Exercise requirements: Each line of the data that mentions the string "none" needs to be identified and copied.

Data shown:
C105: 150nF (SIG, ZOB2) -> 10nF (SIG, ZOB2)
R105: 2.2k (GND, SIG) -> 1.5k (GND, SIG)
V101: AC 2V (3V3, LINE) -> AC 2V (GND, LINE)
...
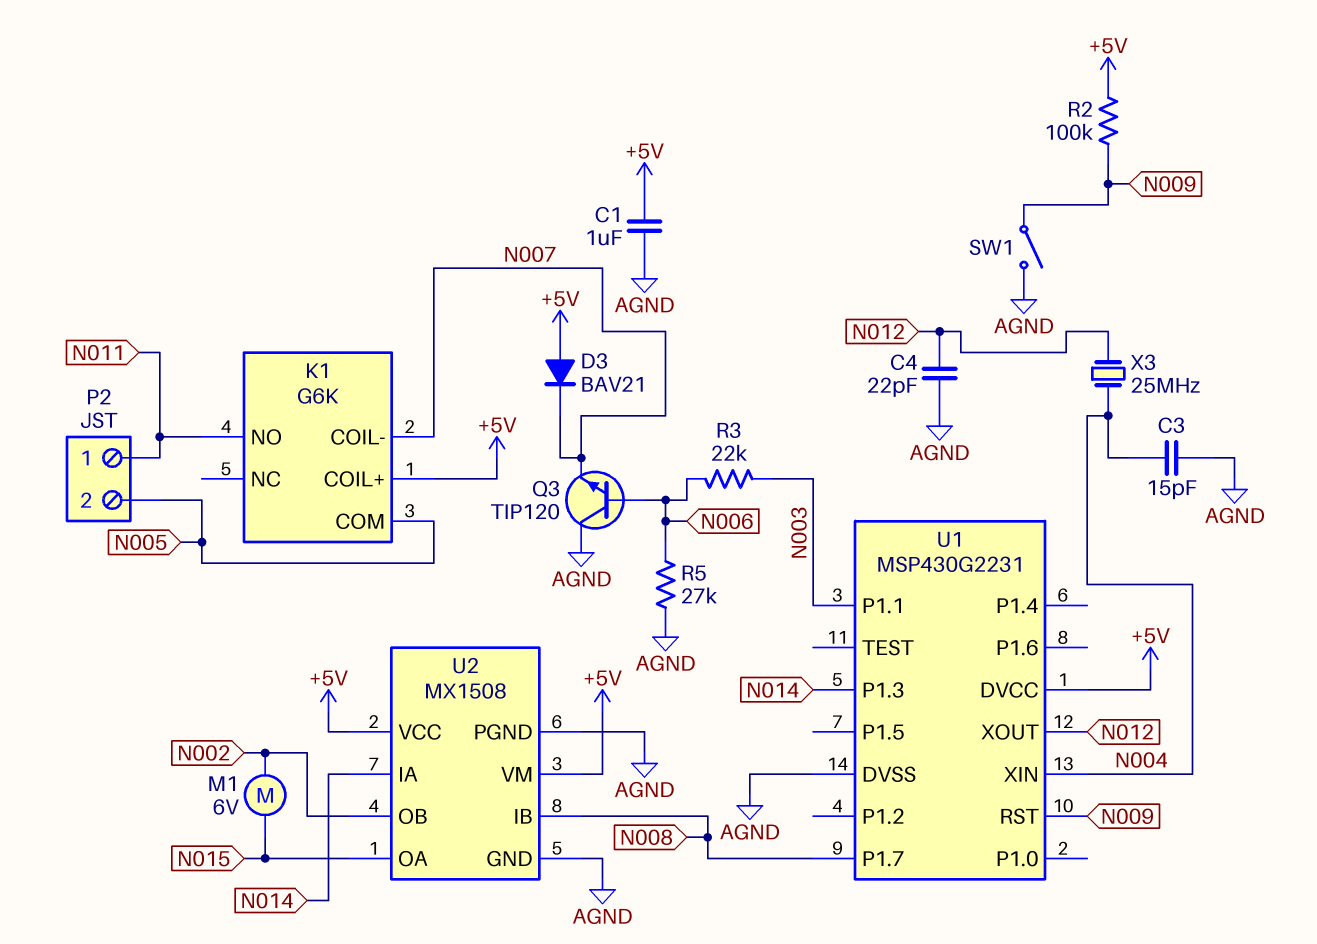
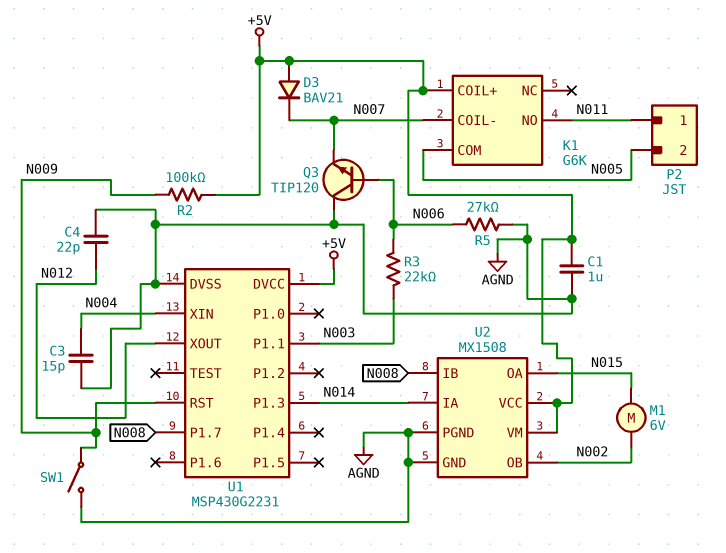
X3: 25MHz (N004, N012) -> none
--
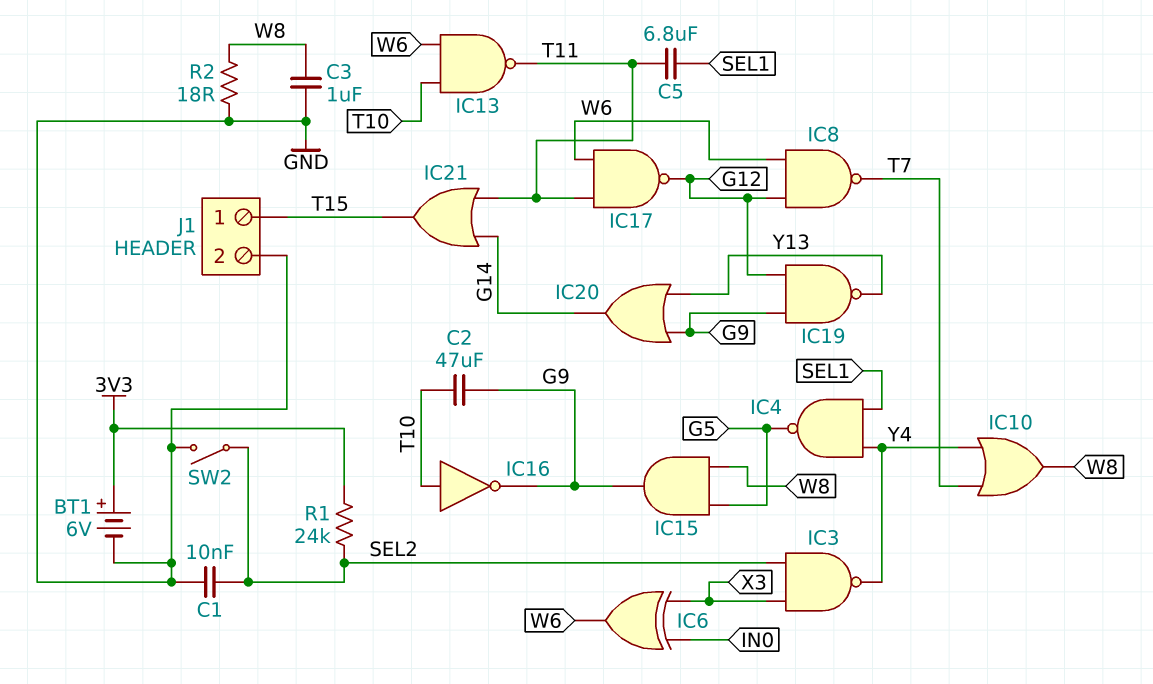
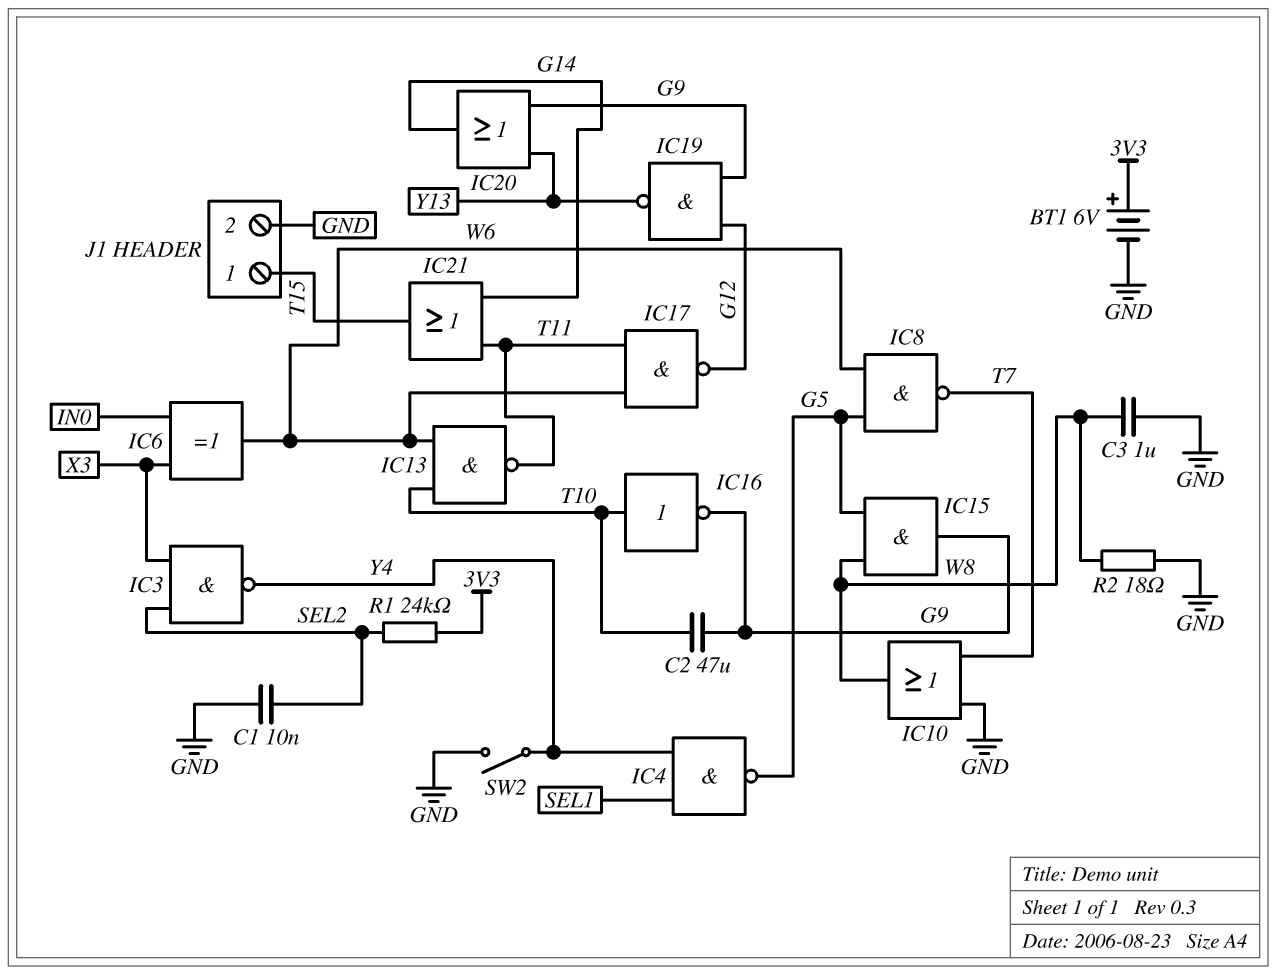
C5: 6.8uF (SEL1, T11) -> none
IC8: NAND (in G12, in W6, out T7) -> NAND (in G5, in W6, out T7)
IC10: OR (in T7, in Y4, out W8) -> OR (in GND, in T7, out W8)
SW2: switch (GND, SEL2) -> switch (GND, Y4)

Task output:
X3: 25MHz (N004, N012) -> none
C5: 6.8uF (SEL1, T11) -> none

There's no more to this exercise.